Aim of the exercise
In the records that follow, the lines from the one containing "none -> cyan plate D7 level 2" to the one containing "orange brick I2:J2", inclusive, are to be given again exactly.
(Listed records Opens)
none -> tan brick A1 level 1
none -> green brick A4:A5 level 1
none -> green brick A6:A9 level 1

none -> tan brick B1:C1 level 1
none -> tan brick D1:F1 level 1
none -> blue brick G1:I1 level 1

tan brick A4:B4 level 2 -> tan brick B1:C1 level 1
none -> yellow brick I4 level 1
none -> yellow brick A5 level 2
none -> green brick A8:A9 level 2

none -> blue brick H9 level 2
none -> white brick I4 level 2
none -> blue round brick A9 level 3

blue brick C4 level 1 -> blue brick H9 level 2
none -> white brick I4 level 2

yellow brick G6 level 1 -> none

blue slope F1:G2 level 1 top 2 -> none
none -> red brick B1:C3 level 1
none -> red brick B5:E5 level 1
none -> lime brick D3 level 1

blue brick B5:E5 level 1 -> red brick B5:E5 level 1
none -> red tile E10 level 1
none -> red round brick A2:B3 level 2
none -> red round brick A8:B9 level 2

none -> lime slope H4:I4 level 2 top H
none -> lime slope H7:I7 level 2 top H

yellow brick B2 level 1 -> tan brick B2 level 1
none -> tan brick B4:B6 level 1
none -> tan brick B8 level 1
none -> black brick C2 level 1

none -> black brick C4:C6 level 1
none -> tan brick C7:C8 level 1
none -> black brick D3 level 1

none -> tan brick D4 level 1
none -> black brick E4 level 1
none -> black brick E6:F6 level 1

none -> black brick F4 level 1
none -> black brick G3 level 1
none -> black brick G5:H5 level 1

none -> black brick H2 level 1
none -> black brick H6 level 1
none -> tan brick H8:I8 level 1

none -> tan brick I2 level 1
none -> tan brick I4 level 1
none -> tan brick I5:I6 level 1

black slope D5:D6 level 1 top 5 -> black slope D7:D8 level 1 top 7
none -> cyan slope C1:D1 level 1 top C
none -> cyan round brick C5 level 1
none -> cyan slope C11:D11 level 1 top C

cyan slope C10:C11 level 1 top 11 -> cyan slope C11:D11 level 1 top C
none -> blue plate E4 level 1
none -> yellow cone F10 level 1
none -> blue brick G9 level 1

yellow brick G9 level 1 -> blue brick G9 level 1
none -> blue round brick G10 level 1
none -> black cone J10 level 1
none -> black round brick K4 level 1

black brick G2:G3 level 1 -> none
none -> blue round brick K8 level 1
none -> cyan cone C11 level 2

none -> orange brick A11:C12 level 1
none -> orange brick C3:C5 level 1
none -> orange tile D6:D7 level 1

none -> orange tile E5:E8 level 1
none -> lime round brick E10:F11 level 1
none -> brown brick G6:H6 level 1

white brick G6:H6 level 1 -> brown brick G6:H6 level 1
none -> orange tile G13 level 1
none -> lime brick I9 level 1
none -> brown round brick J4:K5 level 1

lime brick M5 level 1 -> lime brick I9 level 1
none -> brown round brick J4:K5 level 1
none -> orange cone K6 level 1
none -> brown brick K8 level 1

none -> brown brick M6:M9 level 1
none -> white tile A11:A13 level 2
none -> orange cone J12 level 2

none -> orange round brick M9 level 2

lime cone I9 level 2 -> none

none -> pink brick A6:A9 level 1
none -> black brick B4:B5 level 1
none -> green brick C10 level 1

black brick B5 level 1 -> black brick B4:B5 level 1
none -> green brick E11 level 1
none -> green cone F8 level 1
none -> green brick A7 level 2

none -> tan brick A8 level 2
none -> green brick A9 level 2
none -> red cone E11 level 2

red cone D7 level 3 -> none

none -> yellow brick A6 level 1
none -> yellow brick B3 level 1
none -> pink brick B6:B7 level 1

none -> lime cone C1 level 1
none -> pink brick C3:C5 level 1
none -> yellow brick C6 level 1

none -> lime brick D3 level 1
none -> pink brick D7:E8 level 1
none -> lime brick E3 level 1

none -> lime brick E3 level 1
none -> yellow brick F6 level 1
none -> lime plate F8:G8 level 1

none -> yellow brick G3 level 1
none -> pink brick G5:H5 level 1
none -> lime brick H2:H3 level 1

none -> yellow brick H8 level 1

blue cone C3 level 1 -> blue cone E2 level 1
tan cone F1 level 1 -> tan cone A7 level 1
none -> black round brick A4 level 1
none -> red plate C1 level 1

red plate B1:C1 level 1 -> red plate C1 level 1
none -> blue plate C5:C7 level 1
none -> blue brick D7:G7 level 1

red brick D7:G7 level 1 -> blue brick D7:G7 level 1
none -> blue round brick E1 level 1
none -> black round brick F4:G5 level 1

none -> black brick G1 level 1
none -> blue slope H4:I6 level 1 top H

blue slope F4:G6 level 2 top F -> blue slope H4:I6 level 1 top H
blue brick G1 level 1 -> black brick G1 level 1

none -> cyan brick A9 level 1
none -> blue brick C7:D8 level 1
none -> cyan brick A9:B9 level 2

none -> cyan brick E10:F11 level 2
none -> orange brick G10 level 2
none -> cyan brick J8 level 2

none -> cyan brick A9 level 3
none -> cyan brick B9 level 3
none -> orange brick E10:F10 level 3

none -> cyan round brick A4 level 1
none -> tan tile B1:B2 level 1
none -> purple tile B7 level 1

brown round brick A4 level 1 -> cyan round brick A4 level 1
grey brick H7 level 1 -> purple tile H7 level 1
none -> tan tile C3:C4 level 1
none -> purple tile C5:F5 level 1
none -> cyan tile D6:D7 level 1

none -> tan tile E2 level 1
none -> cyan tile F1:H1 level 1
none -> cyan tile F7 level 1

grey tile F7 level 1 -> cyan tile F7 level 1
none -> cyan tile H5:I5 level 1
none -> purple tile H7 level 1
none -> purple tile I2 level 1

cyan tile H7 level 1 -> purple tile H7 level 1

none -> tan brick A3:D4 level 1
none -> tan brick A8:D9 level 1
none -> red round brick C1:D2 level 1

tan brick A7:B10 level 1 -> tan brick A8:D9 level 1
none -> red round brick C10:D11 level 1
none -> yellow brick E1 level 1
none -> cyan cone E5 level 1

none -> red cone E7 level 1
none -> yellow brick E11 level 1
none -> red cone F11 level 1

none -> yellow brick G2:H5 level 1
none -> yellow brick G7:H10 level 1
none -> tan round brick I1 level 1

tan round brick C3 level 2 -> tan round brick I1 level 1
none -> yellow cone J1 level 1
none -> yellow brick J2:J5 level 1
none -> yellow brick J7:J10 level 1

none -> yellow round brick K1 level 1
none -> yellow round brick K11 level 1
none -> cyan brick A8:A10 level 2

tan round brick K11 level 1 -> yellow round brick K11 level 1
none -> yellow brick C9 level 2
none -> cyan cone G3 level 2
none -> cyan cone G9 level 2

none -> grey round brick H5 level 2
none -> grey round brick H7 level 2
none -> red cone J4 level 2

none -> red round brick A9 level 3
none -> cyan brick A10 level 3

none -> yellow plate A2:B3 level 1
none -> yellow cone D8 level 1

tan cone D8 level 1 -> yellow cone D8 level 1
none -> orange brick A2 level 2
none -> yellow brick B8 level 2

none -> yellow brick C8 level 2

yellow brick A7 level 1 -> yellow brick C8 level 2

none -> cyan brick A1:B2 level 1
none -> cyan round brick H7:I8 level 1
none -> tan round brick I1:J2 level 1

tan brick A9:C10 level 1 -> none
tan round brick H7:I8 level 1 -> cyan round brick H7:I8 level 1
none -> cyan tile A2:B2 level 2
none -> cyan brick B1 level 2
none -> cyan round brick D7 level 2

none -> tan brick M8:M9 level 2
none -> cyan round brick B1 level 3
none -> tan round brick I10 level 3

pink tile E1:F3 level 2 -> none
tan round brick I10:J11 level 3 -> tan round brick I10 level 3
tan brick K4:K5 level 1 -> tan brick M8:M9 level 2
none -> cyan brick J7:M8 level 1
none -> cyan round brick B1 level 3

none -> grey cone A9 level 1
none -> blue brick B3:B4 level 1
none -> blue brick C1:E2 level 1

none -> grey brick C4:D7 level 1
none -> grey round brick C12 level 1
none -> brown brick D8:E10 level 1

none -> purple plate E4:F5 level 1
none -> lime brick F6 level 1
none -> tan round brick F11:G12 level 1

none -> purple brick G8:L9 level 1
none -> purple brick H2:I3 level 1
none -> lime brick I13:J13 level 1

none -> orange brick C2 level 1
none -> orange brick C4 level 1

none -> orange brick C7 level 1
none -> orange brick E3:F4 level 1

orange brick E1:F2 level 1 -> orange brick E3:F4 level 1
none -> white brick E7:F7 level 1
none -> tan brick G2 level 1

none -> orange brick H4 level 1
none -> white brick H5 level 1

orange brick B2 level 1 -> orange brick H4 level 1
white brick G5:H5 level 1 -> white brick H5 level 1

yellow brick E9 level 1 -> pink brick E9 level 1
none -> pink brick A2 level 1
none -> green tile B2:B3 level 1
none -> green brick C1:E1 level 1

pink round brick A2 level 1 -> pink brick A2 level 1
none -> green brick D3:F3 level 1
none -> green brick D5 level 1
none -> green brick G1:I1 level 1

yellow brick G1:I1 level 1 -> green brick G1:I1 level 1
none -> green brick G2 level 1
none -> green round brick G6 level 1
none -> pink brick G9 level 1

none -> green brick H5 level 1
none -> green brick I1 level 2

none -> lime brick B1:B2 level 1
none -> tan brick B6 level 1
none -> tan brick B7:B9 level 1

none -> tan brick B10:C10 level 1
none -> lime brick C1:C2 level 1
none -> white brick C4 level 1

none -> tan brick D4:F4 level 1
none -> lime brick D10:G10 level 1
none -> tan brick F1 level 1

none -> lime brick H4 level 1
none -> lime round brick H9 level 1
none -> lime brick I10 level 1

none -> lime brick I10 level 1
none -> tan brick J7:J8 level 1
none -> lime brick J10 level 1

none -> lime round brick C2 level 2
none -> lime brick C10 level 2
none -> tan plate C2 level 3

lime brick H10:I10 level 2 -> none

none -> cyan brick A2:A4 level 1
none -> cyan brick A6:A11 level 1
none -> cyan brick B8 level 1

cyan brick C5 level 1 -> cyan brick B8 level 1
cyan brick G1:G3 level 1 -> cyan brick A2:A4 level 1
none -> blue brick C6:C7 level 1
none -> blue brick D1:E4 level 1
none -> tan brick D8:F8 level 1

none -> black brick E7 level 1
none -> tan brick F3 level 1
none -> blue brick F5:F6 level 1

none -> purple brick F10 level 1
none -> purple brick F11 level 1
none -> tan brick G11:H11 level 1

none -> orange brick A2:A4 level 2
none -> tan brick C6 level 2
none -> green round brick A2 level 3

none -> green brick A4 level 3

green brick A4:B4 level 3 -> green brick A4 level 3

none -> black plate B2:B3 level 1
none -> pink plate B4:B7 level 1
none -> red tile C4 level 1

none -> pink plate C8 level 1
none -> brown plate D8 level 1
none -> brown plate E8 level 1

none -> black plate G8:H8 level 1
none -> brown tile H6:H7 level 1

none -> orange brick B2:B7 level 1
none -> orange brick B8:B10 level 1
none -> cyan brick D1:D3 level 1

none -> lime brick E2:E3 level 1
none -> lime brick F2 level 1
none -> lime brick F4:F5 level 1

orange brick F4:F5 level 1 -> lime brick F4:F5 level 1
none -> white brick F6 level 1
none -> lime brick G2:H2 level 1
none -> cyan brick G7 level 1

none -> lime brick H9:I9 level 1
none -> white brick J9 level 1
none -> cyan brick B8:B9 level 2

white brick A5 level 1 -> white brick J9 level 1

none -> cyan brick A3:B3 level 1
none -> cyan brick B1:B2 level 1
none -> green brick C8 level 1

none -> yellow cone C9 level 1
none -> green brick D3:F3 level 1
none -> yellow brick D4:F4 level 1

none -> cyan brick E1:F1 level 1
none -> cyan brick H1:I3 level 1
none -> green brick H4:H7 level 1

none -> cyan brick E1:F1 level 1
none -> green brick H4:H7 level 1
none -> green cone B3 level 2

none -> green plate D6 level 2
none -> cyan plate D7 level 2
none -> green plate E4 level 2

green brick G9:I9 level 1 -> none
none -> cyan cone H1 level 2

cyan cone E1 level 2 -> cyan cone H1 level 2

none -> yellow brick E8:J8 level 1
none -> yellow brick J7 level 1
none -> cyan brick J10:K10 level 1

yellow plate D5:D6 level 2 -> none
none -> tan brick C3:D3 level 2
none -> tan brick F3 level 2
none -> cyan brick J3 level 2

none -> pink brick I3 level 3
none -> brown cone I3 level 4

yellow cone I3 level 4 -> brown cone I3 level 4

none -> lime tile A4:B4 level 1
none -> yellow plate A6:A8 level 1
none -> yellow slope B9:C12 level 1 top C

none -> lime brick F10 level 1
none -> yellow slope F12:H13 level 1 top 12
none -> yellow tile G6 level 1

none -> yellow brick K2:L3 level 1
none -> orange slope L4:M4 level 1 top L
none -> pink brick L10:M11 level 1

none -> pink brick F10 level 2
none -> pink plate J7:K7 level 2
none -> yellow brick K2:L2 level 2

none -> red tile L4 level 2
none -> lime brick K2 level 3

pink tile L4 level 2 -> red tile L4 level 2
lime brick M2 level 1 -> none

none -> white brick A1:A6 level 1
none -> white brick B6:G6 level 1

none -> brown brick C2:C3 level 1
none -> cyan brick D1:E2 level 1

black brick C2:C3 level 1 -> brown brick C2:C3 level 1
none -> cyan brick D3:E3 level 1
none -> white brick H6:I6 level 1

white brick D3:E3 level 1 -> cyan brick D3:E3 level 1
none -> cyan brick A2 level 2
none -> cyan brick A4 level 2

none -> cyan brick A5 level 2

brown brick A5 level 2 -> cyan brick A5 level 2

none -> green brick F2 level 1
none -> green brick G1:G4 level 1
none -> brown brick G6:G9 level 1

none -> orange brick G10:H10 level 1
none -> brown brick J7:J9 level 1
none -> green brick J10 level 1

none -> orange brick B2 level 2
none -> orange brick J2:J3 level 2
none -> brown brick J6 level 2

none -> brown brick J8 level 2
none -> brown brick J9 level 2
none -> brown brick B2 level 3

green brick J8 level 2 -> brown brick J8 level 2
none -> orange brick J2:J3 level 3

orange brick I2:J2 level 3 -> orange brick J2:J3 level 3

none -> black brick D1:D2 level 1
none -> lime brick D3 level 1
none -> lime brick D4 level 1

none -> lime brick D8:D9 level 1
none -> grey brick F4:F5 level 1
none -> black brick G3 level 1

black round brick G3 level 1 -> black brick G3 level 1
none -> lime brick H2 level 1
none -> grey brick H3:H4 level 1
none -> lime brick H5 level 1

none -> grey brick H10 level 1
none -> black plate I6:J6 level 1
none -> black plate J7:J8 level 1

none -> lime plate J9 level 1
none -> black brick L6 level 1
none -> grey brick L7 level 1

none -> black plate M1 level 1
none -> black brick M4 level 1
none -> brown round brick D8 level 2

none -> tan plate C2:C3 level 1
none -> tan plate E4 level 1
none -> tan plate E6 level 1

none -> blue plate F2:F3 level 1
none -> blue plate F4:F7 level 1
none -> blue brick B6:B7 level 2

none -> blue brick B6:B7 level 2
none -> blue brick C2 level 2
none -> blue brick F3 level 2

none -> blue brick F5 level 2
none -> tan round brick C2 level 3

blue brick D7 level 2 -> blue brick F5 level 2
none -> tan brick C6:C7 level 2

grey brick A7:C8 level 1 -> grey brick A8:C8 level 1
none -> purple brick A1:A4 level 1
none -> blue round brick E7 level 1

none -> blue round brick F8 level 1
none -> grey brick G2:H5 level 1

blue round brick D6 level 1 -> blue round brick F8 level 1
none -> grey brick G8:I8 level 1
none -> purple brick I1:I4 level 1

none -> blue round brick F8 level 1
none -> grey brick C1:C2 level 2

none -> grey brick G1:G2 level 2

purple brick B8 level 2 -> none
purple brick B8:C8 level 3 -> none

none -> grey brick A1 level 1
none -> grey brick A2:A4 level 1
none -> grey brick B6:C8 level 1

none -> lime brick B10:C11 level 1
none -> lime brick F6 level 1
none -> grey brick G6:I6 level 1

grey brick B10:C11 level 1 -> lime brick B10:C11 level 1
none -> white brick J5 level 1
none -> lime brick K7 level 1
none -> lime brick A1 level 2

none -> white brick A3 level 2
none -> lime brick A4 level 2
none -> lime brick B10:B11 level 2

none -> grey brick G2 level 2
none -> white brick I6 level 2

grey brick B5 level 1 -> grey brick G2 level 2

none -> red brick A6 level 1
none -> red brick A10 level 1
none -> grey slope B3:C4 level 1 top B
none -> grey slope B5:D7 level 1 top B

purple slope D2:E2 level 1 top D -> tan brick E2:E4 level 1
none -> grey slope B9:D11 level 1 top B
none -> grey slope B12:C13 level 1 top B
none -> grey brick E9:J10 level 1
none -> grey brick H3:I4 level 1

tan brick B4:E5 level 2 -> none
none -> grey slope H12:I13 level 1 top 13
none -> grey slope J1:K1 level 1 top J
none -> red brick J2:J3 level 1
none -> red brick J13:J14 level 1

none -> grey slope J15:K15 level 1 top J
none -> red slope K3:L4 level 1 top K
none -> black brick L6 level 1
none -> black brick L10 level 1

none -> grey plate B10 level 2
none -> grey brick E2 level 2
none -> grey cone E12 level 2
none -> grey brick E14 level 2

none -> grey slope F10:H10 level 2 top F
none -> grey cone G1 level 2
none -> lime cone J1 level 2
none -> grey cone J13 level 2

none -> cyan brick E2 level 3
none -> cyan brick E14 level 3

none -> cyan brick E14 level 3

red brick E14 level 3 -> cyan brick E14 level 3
(Listed records Closes)
Response to the exercise
none -> cyan plate D7 level 2
none -> green plate E4 level 2

green brick G9:I9 level 1 -> none
none -> cyan cone H1 level 2

cyan cone E1 level 2 -> cyan cone H1 level 2

none -> yellow brick E8:J8 level 1
none -> yellow brick J7 level 1
none -> cyan brick J10:K10 level 1

yellow plate D5:D6 level 2 -> none
none -> tan brick C3:D3 level 2
none -> tan brick F3 level 2
none -> cyan brick J3 level 2

none -> pink brick I3 level 3
none -> brown cone I3 level 4

yellow cone I3 level 4 -> brown cone I3 level 4

none -> lime tile A4:B4 level 1
none -> yellow plate A6:A8 level 1
none -> yellow slope B9:C12 level 1 top C

none -> lime brick F10 level 1
none -> yellow slope F12:H13 level 1 top 12
none -> yellow tile G6 level 1

none -> yellow brick K2:L3 level 1
none -> orange slope L4:M4 level 1 top L
none -> pink brick L10:M11 level 1

none -> pink brick F10 level 2
none -> pink plate J7:K7 level 2
none -> yellow brick K2:L2 level 2

none -> red tile L4 level 2
none -> lime brick K2 level 3

pink tile L4 level 2 -> red tile L4 level 2
lime brick M2 level 1 -> none

none -> white brick A1:A6 level 1
none -> white brick B6:G6 level 1

none -> brown brick C2:C3 level 1
none -> cyan brick D1:E2 level 1

black brick C2:C3 level 1 -> brown brick C2:C3 level 1
none -> cyan brick D3:E3 level 1
none -> white brick H6:I6 level 1

white brick D3:E3 level 1 -> cyan brick D3:E3 level 1
none -> cyan brick A2 level 2
none -> cyan brick A4 level 2

none -> cyan brick A5 level 2

brown brick A5 level 2 -> cyan brick A5 level 2

none -> green brick F2 level 1
none -> green brick G1:G4 level 1
none -> brown brick G6:G9 level 1

none -> orange brick G10:H10 level 1
none -> brown brick J7:J9 level 1
none -> green brick J10 level 1

none -> orange brick B2 level 2
none -> orange brick J2:J3 level 2
none -> brown brick J6 level 2

none -> brown brick J8 level 2
none -> brown brick J9 level 2
none -> brown brick B2 level 3

green brick J8 level 2 -> brown brick J8 level 2
none -> orange brick J2:J3 level 3

orange brick I2:J2 level 3 -> orange brick J2:J3 level 3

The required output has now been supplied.